== Segment start ==

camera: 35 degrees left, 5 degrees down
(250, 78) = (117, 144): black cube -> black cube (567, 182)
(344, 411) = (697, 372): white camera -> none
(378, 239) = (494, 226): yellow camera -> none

== Segment end ==

▶ **BRIEF**
The expected response is the full data, reproduced exactly.

▶ **RESULT BELOW**
camera: 35 degrees left, 5 degrees down
(250, 78) = (117, 144): black cube -> black cube (567, 182)
(344, 411) = (697, 372): white camera -> none
(378, 239) = (494, 226): yellow camera -> none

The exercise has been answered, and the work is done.